■ **Written exercise**: In the listing below, identify each line with the word "blood" and return those lines.

━━━━━━━━━━━━━━━━━━━━━━━━━━━━━━

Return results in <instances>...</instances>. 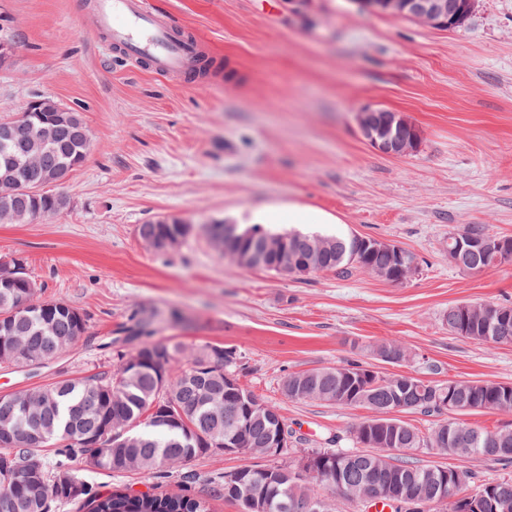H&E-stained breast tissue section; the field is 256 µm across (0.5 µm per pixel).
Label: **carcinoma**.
Listing matches in <instances>:
<instances>
[{
  "label": "carcinoma",
  "mask_w": 512,
  "mask_h": 512,
  "mask_svg": "<svg viewBox=\"0 0 512 512\" xmlns=\"http://www.w3.org/2000/svg\"><path fill=\"white\" fill-rule=\"evenodd\" d=\"M86 126L80 113L70 111L68 128L42 151L45 168L66 164L74 170L87 159L90 139L81 135ZM10 172L19 178L36 177L27 167L24 147L0 142V177ZM33 219L63 208L54 196L35 204ZM181 225L159 221L142 224L140 237L147 243L164 233H177ZM495 242L482 224H469L448 235V262L470 272H485L512 261V248L457 250L458 239ZM286 246L294 249L301 264L288 266V275L302 278L306 267L343 274L362 268L379 277L395 265L400 248L378 243L363 249L352 235L302 234L293 231ZM25 267L14 258L0 265V362L20 366L40 365L68 349L86 333L84 316L60 301L44 308L28 285L32 278L15 280L13 269ZM507 320L497 330L486 331L487 321L499 310ZM448 329L457 336L484 344H512V305L472 302L448 308ZM179 344L157 343L139 348L130 359H121L108 375L66 379L45 386L0 395V429L17 427L21 433L6 437L0 432L1 498L14 502L12 512H49L54 501L87 499L93 512H210L208 501L190 494H131L115 490L108 495L92 492L73 468L82 456L94 466L112 472L138 471L163 478L171 469L209 454L217 443L236 453L264 457L270 435L281 430L290 435L276 406L258 398L239 383L242 364L225 360L224 346L203 344L192 350L189 366L169 369ZM373 356L388 364L409 358L399 341H382ZM291 401H319L338 408L359 407L374 415L356 423L352 440L360 448H312L307 455L326 461L312 471L293 465H249L210 478L215 493L242 502L235 487L246 484L255 493L277 503L293 499H320L319 512H335L337 502H357L370 484H387L396 496L406 497L423 488L437 491L440 482L455 475L462 480L460 493L468 502L465 512H512V476L476 487L468 470L454 466H424L384 453L386 448H436L450 457L484 456L512 459V429L488 431L453 418L423 435L395 416L402 410L442 414V401L455 404V413L512 410V385L507 383L450 380L433 384L416 377L389 380L364 366L348 362L310 371L291 372L282 381ZM167 406L177 415L172 422L159 417ZM59 445L56 457L47 460L41 448ZM326 486L331 496L318 497L311 485Z\"/></svg>",
  "instance_id": "1"
}]
</instances>
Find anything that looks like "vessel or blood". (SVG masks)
<instances>
[{
  "label": "vessel or blood",
  "instance_id": "vessel-or-blood-1",
  "mask_svg": "<svg viewBox=\"0 0 512 512\" xmlns=\"http://www.w3.org/2000/svg\"><path fill=\"white\" fill-rule=\"evenodd\" d=\"M95 23L113 61L139 71L177 80L206 58V39L179 27L153 0H97Z\"/></svg>",
  "mask_w": 512,
  "mask_h": 512
}]
</instances>
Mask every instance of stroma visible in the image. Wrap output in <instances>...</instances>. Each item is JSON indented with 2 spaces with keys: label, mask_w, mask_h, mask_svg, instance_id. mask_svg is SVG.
Here are the masks:
<instances>
[{
  "label": "stroma",
  "mask_w": 512,
  "mask_h": 512,
  "mask_svg": "<svg viewBox=\"0 0 512 512\" xmlns=\"http://www.w3.org/2000/svg\"><path fill=\"white\" fill-rule=\"evenodd\" d=\"M200 32L224 62L222 82L186 87L112 64L93 28L94 0H0V120L42 96L76 109L92 135L82 166L50 194L66 204L29 224H0V263L24 259L38 297L62 301L87 334L48 363H0V394L113 371L138 347L171 340L241 352V384L279 408L295 437L283 463L336 440L367 417L281 391L291 372L353 360L435 383L512 384V344L451 334L449 306L512 303V262L483 273L449 263L448 236L469 224L512 237V0H475L444 30L357 10L349 0H154ZM376 104L404 114L419 151L384 156L352 116ZM271 209L273 230L356 234L415 253L418 271L392 284L361 270L300 280L225 260L206 231ZM179 219L192 232L158 251L140 224ZM401 340L395 366L369 347ZM422 465L489 481L512 464L407 450ZM216 452L167 477L113 473L85 459L79 477L101 493L128 488L210 498L209 478L247 465Z\"/></svg>",
  "instance_id": "1"
}]
</instances>
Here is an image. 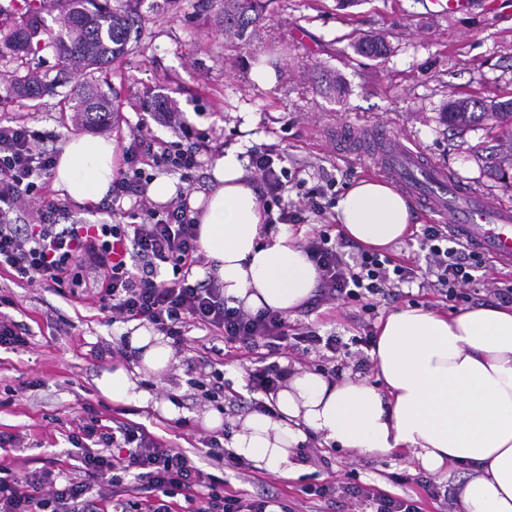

━━━━━━━━━━━━━━━━━━━━━━━━━━━━━━

■ **Expected output**:
Find anything that looks like "vessel or blood". (SVG masks)
  "label": "vessel or blood",
  "instance_id": "vessel-or-blood-1",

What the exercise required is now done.